**Problem details**
All records below must be written out exactly, with the pictures excluded.

**The data**
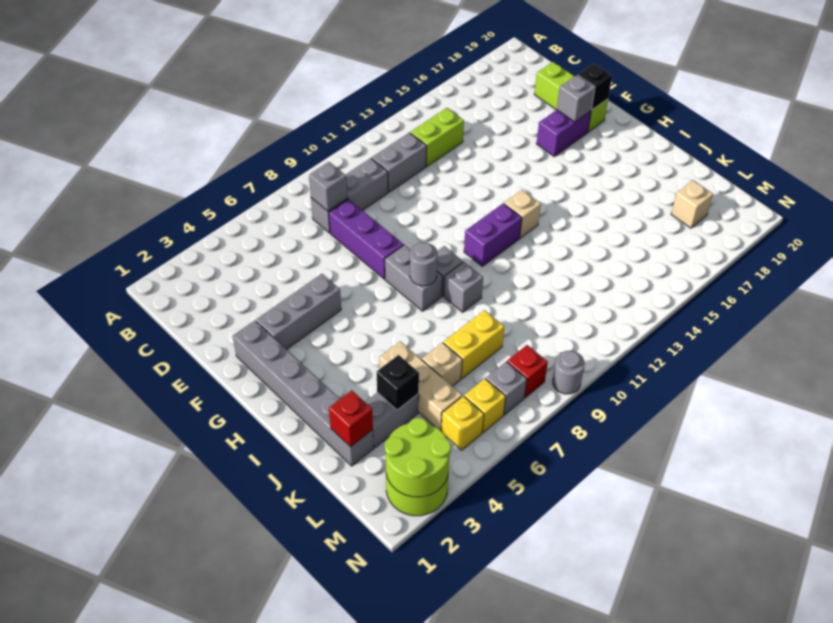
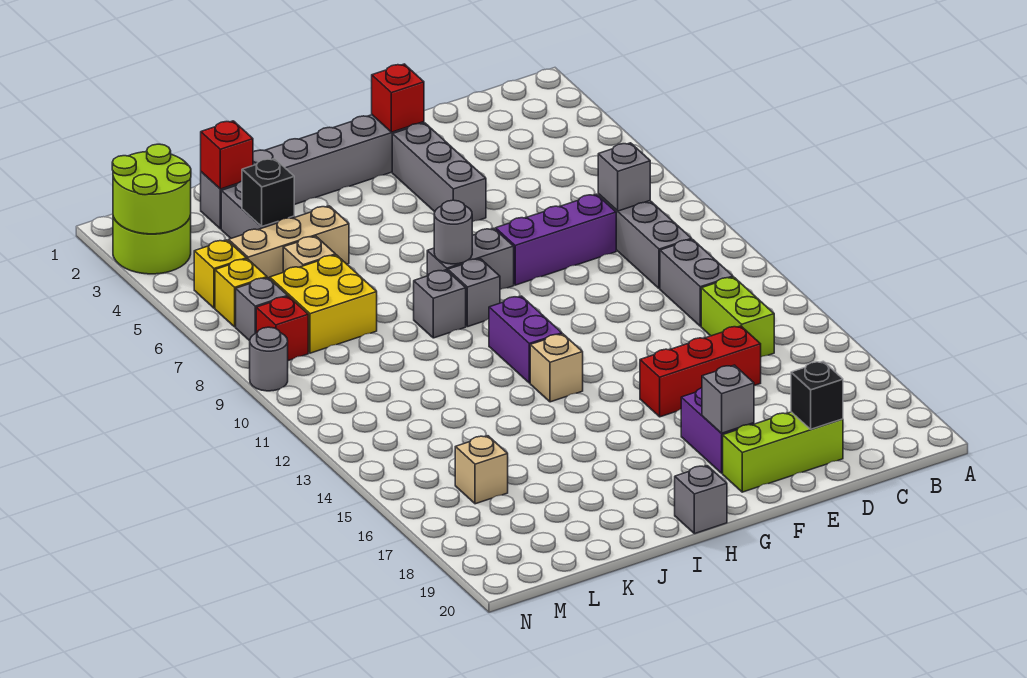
none -> red brick D15:F15 level 1
none -> red brick F2 level 2
black brick F19 level 2 -> black brick D19 level 2
none -> grey brick H20 level 1
yellow brick K7:K8 level 1 -> yellow brick K7:L8 level 1
tan brick L18 level 1 -> tan brick L16 level 1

**Task solution**
none -> red brick D15:F15 level 1
none -> red brick F2 level 2
black brick F19 level 2 -> black brick D19 level 2
none -> grey brick H20 level 1
yellow brick K7:K8 level 1 -> yellow brick K7:L8 level 1
tan brick L18 level 1 -> tan brick L16 level 1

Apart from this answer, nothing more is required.